STORED DATA: Begin
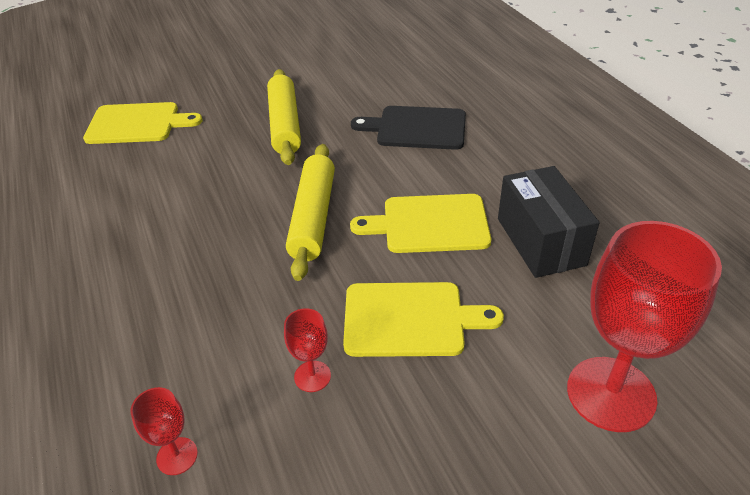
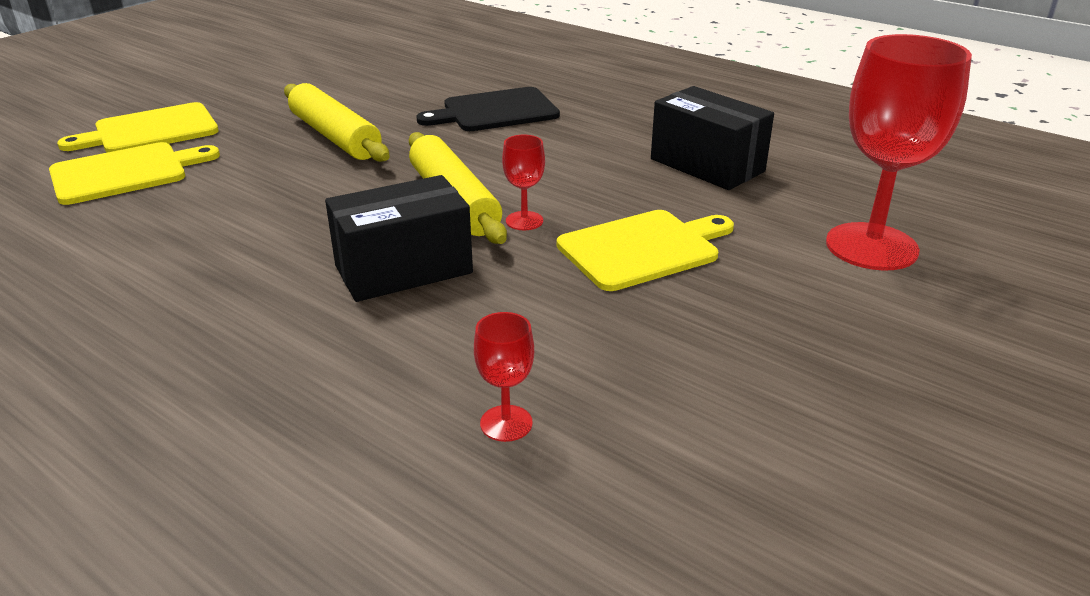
camera: 30 degrees left, 10 degrees down
(228, 275) = (403, 269): none -> black box
(312, 376) = (589, 317): red goblet -> red goblet (524, 221)
(429, 224) = (587, 177): yellow cutting board -> yellow cutting board (150, 130)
STORED DATA: End
(EXERCISE): Would you reproduce the listing above in full and exactly, without its pictures?

(RESULT):
camera: 30 degrees left, 10 degrees down
(228, 275) = (403, 269): none -> black box
(312, 376) = (589, 317): red goblet -> red goblet (524, 221)
(429, 224) = (587, 177): yellow cutting board -> yellow cutting board (150, 130)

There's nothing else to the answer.